▸ TASK PROMPT: Starting at the first line of the data below, repeat each line word for word up to and including the line with "C1: 2.2uF (plus +9V, minus".

··· EXCERPTED RECORDS

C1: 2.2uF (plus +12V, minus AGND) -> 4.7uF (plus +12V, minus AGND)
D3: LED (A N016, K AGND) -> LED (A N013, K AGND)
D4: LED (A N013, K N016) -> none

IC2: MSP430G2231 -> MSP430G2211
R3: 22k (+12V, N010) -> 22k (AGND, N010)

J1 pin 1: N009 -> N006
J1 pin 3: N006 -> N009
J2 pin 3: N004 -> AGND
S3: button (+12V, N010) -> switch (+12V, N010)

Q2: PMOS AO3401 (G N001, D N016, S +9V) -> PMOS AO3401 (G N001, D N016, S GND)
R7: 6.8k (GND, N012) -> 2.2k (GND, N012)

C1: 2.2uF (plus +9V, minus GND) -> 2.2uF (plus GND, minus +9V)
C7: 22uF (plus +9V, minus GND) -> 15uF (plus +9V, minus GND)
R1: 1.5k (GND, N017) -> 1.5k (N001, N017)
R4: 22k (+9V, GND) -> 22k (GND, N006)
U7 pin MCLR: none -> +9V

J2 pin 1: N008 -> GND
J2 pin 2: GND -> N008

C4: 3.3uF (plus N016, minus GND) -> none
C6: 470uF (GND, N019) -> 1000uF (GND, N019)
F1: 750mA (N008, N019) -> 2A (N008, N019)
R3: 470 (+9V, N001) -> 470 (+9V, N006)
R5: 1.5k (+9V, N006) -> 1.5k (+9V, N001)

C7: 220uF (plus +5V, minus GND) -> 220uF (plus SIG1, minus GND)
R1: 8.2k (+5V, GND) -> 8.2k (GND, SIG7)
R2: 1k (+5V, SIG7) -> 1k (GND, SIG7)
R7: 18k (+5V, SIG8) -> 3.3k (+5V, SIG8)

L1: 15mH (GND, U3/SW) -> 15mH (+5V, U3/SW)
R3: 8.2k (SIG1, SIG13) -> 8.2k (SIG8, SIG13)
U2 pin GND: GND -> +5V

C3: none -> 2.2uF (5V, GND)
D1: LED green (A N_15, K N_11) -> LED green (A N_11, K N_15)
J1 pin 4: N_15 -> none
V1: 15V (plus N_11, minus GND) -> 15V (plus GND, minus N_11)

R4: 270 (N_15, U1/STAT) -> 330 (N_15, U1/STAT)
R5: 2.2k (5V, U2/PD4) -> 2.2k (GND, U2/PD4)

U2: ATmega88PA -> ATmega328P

······

▸ SOLUTION TO THE PROBLEM:
C1: 2.2uF (plus +12V, minus AGND) -> 4.7uF (plus +12V, minus AGND)
D3: LED (A N016, K AGND) -> LED (A N013, K AGND)
D4: LED (A N013, K N016) -> none

IC2: MSP430G2231 -> MSP430G2211
R3: 22k (+12V, N010) -> 22k (AGND, N010)

J1 pin 1: N009 -> N006
J1 pin 3: N006 -> N009
J2 pin 3: N004 -> AGND
S3: button (+12V, N010) -> switch (+12V, N010)

Q2: PMOS AO3401 (G N001, D N016, S +9V) -> PMOS AO3401 (G N001, D N016, S GND)
R7: 6.8k (GND, N012) -> 2.2k (GND, N012)

C1: 2.2uF (plus +9V, minus GND) -> 2.2uF (plus GND, minus +9V)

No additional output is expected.